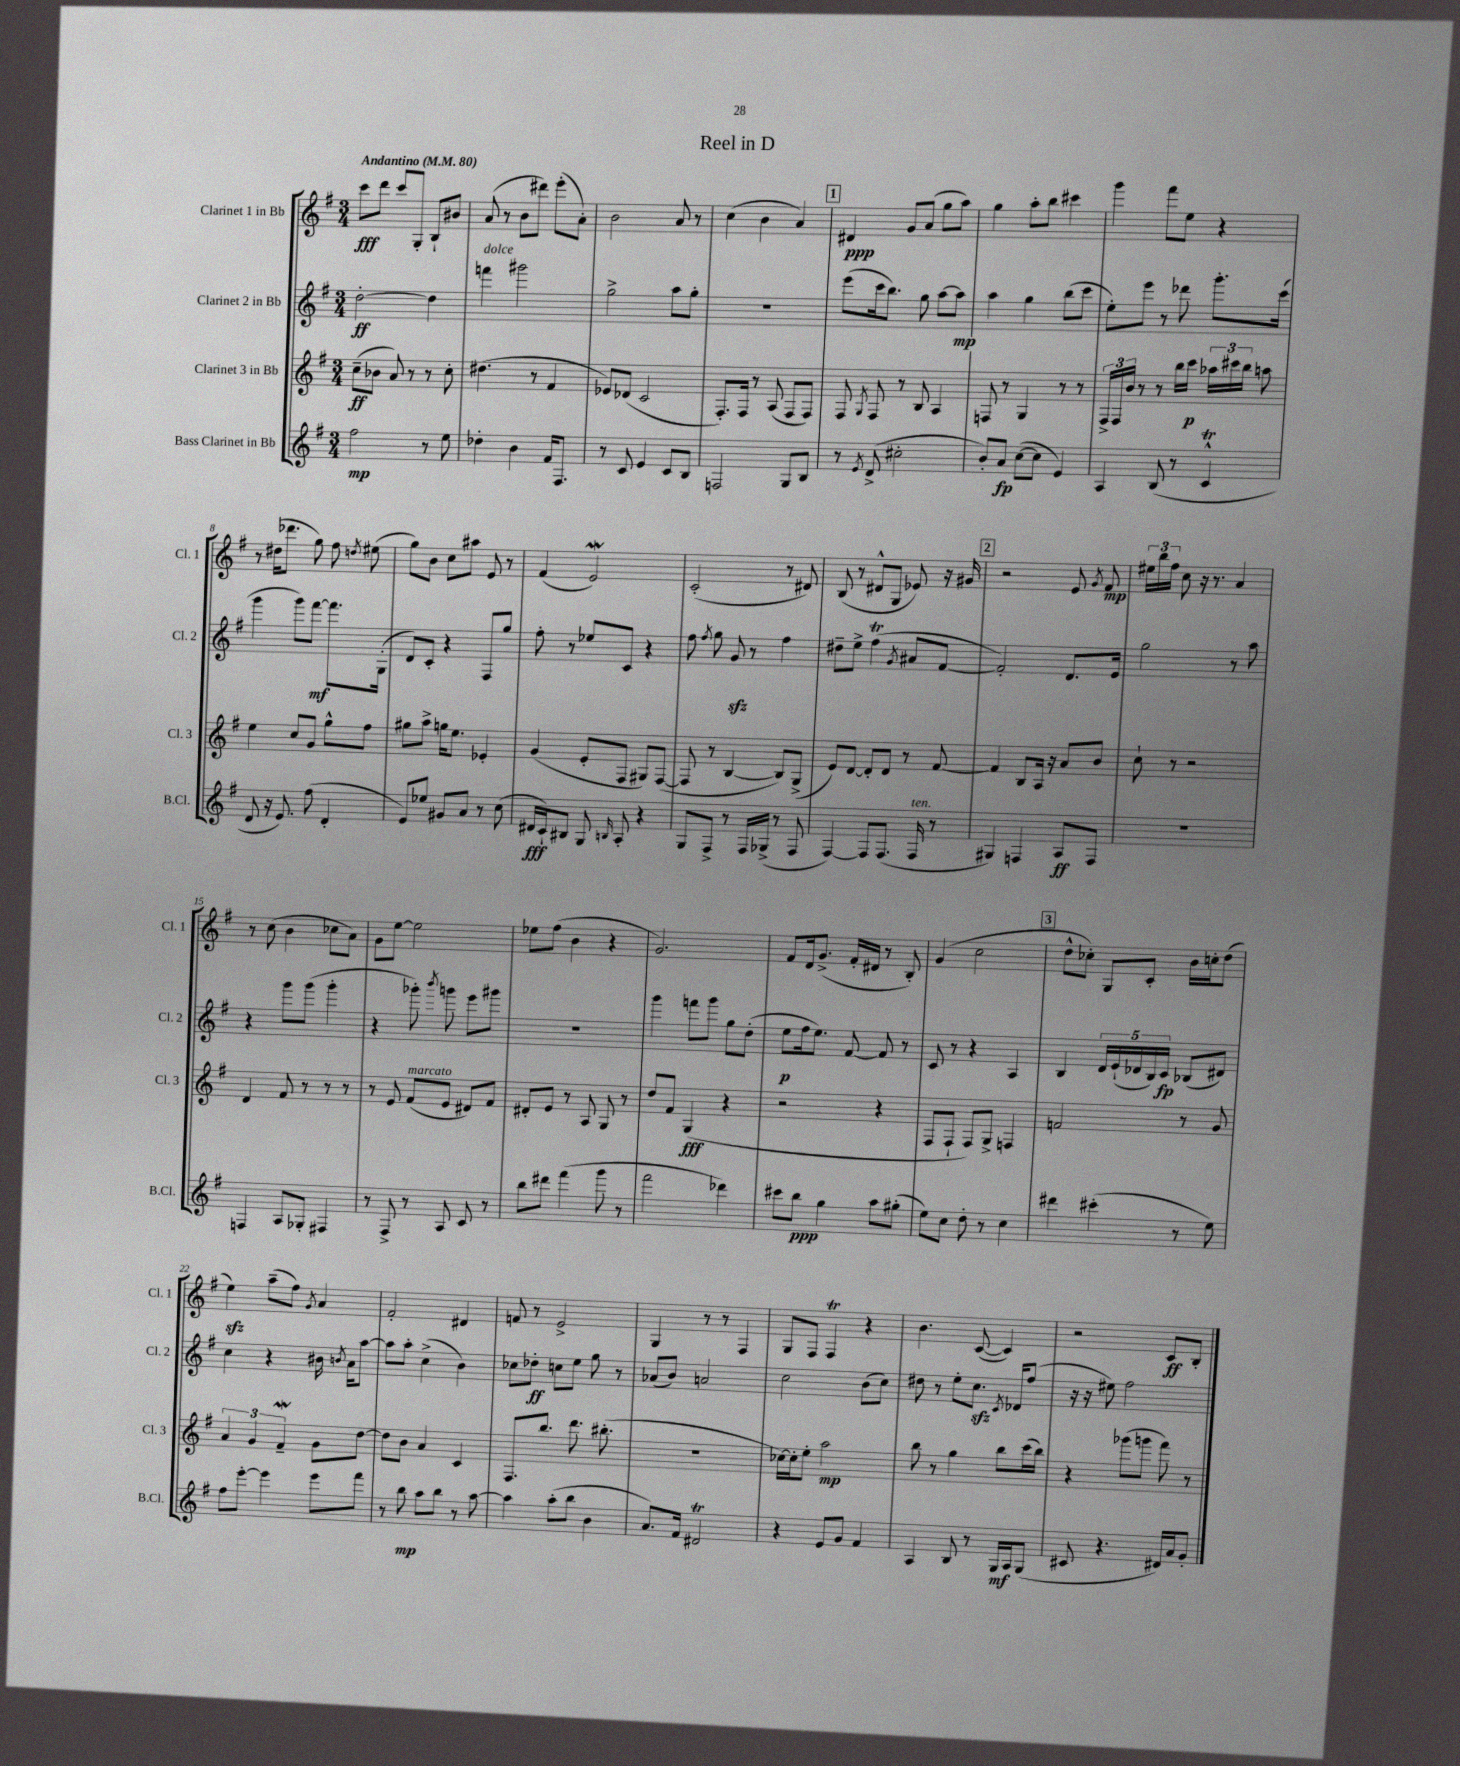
\header { title = "Reel in D" }
<<
\new StaffGroup <<
\new Staff = "s0" \with { instrumentName = "Clarinet 1 in Bb" shortInstrumentName = "Cl. 1" } {
    \clef treble \key g \major \numericTimeSignature \time 3/4 \tempo "Andantino" 4 = 80
    \autoBeamOff c'''8[\fff d'''8] c'''8[ g8]-. b8[-! bis'8] |
    a'8( r8 b'8[ dis'''8]) e'''8[-.( a'8]-.) |
    b'2 a'8 r8 |
    c''4( b'4 a'4) |
    \mark \markup { \box "1" } dis'4\ppp g'8[ a'8]( g''8[ a''8]) |
    g''4 a''8[-. b''8] cis'''4 |
    g'''4 fis'''8[ e''8] r4 |
    r8 dis''16[( des'''8.] g''8) fis''8 \acciaccatura { d''8 } eis''8( |
    g''8[) b'8] c''8[ ais''8] e'8 r8 |
    fis'4( e'2\mordent) |
    c'2-.( r8 dis'8) |
    b8( r8 dis'8[-^ g8] ees'8) r16 gis'16 |
    \mark \markup { \box "2" } r2 e'8 \acciaccatura { g'8 } fis'8\mp |
    \tuplet 3/2 { eis''16[ b''16 fis''16] } c''8 r16 r8. a'4 |
    r8 c''8( b'4 ces''8[ a'8]) |
    g'8[ e''8]~ e''2 |
    ees''8[ fis''8]( b'4 r4 |
    g'2.) |
    fis'8[ d'16 g'8.]->( fis'16[-. dis'16] r8 b8-.) |
    g'4( c''2 |
    \mark \markup { \box "3" } d''8[-^ ces''8]-.) g8[ c'8]-. b'16[ c''16-. d''8]( |
    e''4\sfz) a''8[--( fis''8]) \acciaccatura { g'8 } a'4 |
    fis'2-. dis'4 |
    f'8 r8 e'2-> |
    g4 r8 r8 fis4 |
    g8[ fis8] fis4\trill r4 |
    b'4. c'8~( c'4) |
    r2 c'8[\ff b8]-. \bar "|." |
}
\new Staff = "s1" \with { instrumentName = "Clarinet 2 in Bb" shortInstrumentName = "Cl. 2" } {
    \clef treble \key g \major \numericTimeSignature \time 3/4
    \autoBeamOff d''2~-.\ff d''4 |
    f'''4^\markup { \italic "dolce" } gis'''2 |
    g''2-> a''8[ g''8]-. |
    R2. |
    \mark \markup { \box "1" } e'''8[( c'''16 b''8.]) g''8 a''8[~ a''8]\mp |
    a''4 g''4 b''8[( c'''8] |
    e''8[-.) e'''8] r8 des'''8 g'''8.[-. c'''16]( |
    g'''4 g'''8[) fis'''8]~\mf fis'''8.[ g16]-.( |
    d'8[) c'8]-. r4 fis8[ g''8] |
    fis''8-. r8 ees''8[ c'8] r4 |
    fis''8 \acciaccatura { fis''8 } g''8 g'8\sfz r8 fis''4 |
    dis''8[-- e''8]-> fis''4\trill( \acciaccatura { g'8 } ais'8[ fis'8]~ |
    \mark \markup { \box "2" } fis'2-.) d'8.[ e'16] |
    g''2 r8 a''8 |
    r4 g'''8[ g'''8]( g'''4-. |
    r4 ges'''8-.) \acciaccatura { b'''8 } g'''8 e'''8[ gis'''8] |
    R2. |
    g'''4 f'''8[ g'''8] g''8[ d''8]-.( |
    e''8[\p fis''16 e''8.]) fis'8~ fis'8 r8 |
    c'8 r8 r4 a4 |
    \mark \markup { \box "3" } b4 \tuplet 5/4 { d'16[ e'16-!( des'16 b16) c'16]\fp } bes8[( dis'8]) |
    c''4 r4 bis'16 \acciaccatura { b'8 } a'16[ a''8]~ |
    a''8[ a''8]-. c''4->( b'4) |
    ces''8[ des''8]-.\ff c''8[ e''8] g''8 r8 |
    aes'8[( b'8]) a'2 |
    c''2 b'8[( c''8]) |
    dis''8 r8 e''8[-. c''8.]\sfz \acciaccatura { c'8 } des'16[ fis''8]( |
    r16 r16 eis''8) fis''2 \bar "|." |
}
\new Staff = "s2" \with { instrumentName = "Clarinet 3 in Bb" shortInstrumentName = "Cl. 3" } {
    \clef treble \key g \major \numericTimeSignature \time 3/4
    \autoBeamOff c''8[--\ff( bes'8] a'8) r8 r8 c''8-. |
    dis''4.( r8 fis'4 |
    ees'8[) des'8]( c'2 |
    fis8.[-.) fis16] r8 a8( fis8[ fis8]) |
    \mark \markup { \box "1" } fis8 \acciaccatura { g8 } fis8 r8 b8 a4 |
    f8 r8 g4 r8 r8 |
    \tuplet 3/2 { fis16[-> fis16 b'16] } r8 r8 b''16[ c'''16]\p \tuplet 3/2 { aes''16[ cis'''16 b''16] } a''8 |
    e''4 c''8[ g'8] g''8[-^ fis''8] |
    gis''8[ a''8]-> g''16[ e''8.] ees'4-. |
    g'4( e'8[-. fis8] gis8[) fis8]~( |
    fis8 r8 b4~ b8[) g8]->( |
    e'8[) d'8]~ d'8[-. d'8] r8 fis'8~ |
    \mark \markup { \box "2" } fis'4 b8[ a16] r16 a'8[ b'8] |
    c''8-! r8 r2 |
    d'4 fis'8 r8 r8 r8 |
    r8 e'8 fis'8[^\markup { \italic "marcato" }( e'8] dis'8[) fis'8] |
    dis'8[-. e'8] r8 a8 g8 r8 |
    d''8[ fis'8] g4\fff( r4 |
    r2 r4 |
    fis8[ fis8]-! fis8[) g8]-> f4 |
    \mark \markup { \box "3" } f'2 r8 g'8 |
    \tuplet 3/2 { a'4 g'4 fis'4--\mordent } g'8[ d''8]~ |
    d''8[ b'8] a'4 c'4 |
    fis8.[ b''8.] d'''8. bis''8.-.( |
    R2. |
    ces''16[~) ces''16-. e''8]-. a''2\mp |
    b''8 r8 g''4 b''8[ c'''16( b''16]) |
    r4 ges'''8[( g'''8] fis'''8) r8 \bar "|." |
}
\new Staff = "s3" \with { instrumentName = "Bass Clarinet in Bb" shortInstrumentName = "B.Cl." } {
    \clef treble \key g \major \numericTimeSignature \time 3/4
    \autoBeamOff fis''2\mp r8 e''8 |
    des''4-. b'4 fis'16[ fis8.] |
    r8 c'8 e'4 c'8[ b8] |
    f2 g8[ b8] |
    \mark \markup { \box "1" } r8 \acciaccatura { e'8 } d'8->( cis''2-. |
    b'8[-.) a'8]\fp c''8[~( c''8] e'4) |
    a4 b8( r8 c'4-^\trill |
    d'8 r16 e'8.) fis''8( d'4-. |
    e'8[) ees''8] gis'8[ a'8] r8 c''8( |
    dis'16[\fff c'16-!) bis8] g8 \grace { b16 } a8-. r4 |
    g8[ fis8]-> r8 fis16[ ges16]->( r8 fis8 |
    fis4~) fis8[ fis8.]( fis16^\markup { \italic "ten." } r8 |
    \mark \markup { \box "2" } gis4) f4 a8[\ff f8] |
    R2. |
    f4 a8[ ges8]-. fis4 |
    r8 fis8-> r8 a8 c'8 r8 |
    b''8[ dis'''8] fis'''4( g'''8 r8 |
    fis'''2 des'''4) |
    cis'''8[ b''8]\ppp g''4 a''8[ gis''8]-.( |
    e''8[) c''8] d''8-. r8 c''4 |
    \mark \markup { \box "3" } dis'''4 cis'''4-.( r8 e''8) |
    fis''8[ e'''8]~-. e'''4 e'''8[ fis'''8] |
    r8 b''8\mp a''8[ b''8] r8 a''8~ |
    a''4 a''8[-.( b''8] b'4 |
    a'8.[) fis'16] dis'2\trill |
    r4 e'8[ g'8] fis'4 |
    a4 b8 r8 g16[\mf a16 g8]( |
    cis'8 r4. dis'16[) a'16 g'8]-. \bar "|." |
}
>>
>>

### Your objective
Please reproduce the listing, starting at its beginning and ending at the line containing "g'''4 fis'''8[ e''8] r4 |", leaving out the pictures.

### Problem solution
\header { title = "Reel in D" }
<<
\new StaffGroup <<
\new Staff = "s0" \with { instrumentName = "Clarinet 1 in Bb" shortInstrumentName = "Cl. 1" } {
    \clef treble \key g \major \numericTimeSignature \time 3/4 \tempo "Andantino" 4 = 80
    \autoBeamOff c'''8[\fff d'''8] c'''8[ g8]-. b8[-! bis'8] |
    a'8( r8 b'8[ dis'''8]) e'''8[-.( a'8]-.) |
    b'2 a'8 r8 |
    c''4( b'4 a'4) |
    \mark \markup { \box "1" } dis'4\ppp g'8[ a'8]( g''8[ a''8]) |
    g''4 a''8[-. b''8] cis'''4 |
    g'''4 fis'''8[ e''8] r4 |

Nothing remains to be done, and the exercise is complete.